THE DATA
_ _ _

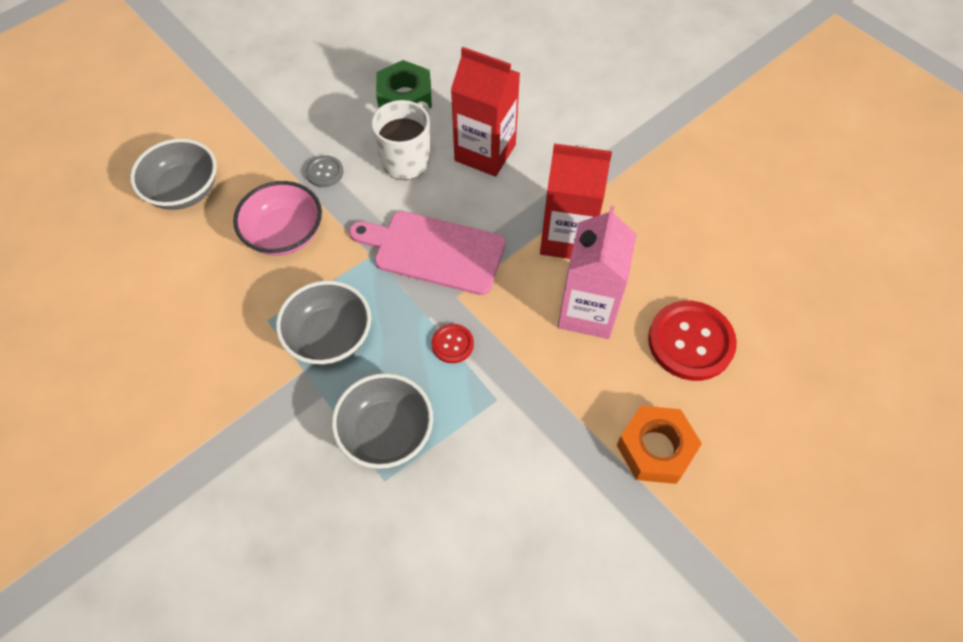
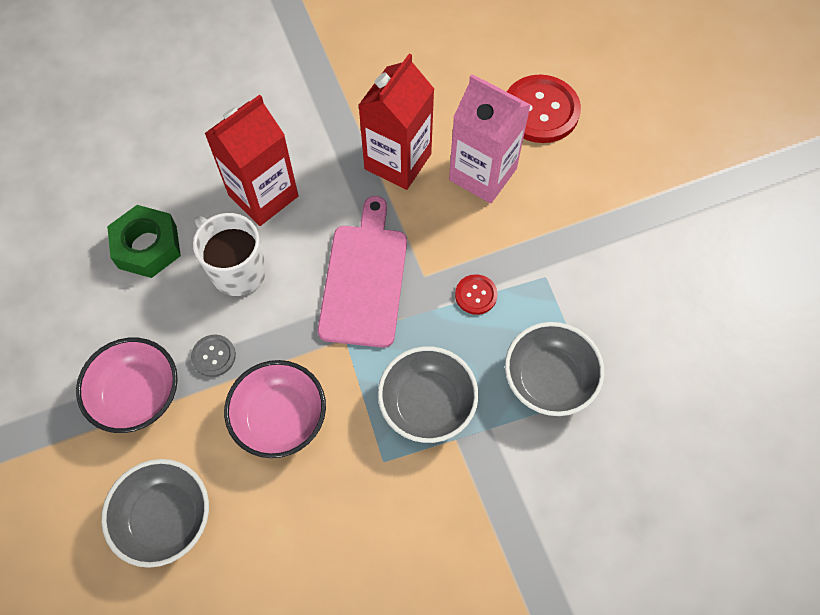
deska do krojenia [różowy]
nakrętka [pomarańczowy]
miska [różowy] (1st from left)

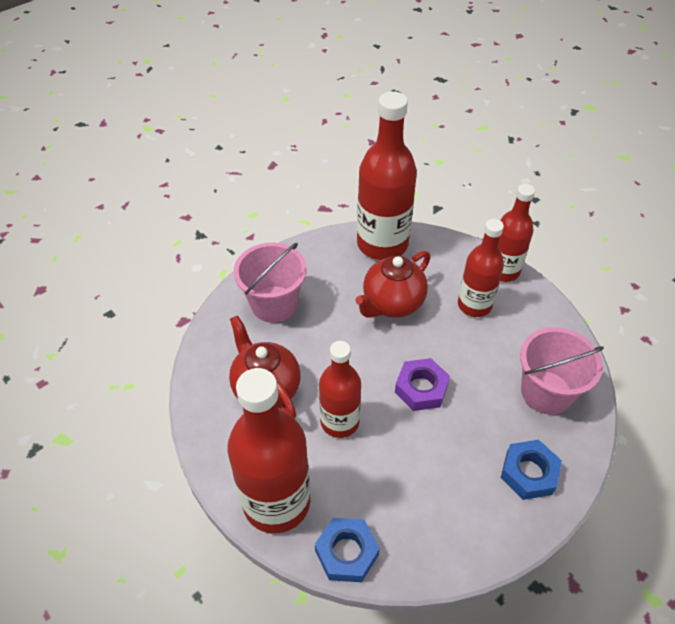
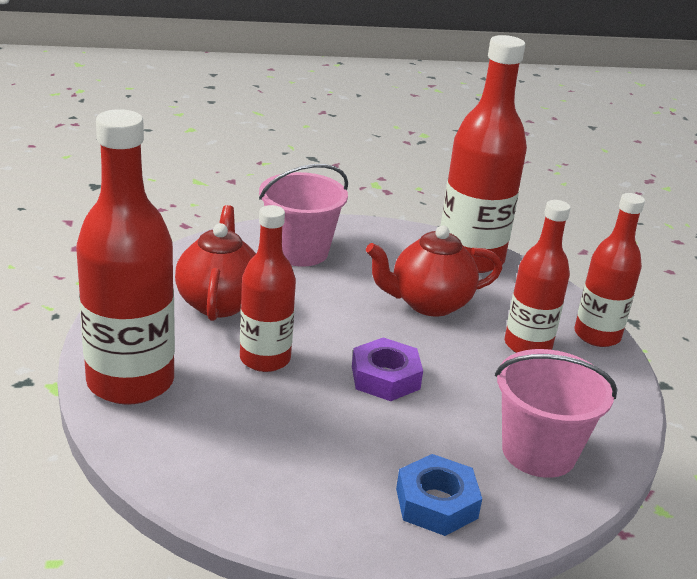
nakrętka [niebieski] (1st from left in the first image)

_ _ _

EXERCISE DETAILS
Restate word for word each line from the one containing "miska [różowy] (1st from left)" through the end of the material, pictures excluded.

SOLUTION TO THIS EXERCISE
miska [różowy] (1st from left)

nakrętka [niebieski] (1st from left in the first image)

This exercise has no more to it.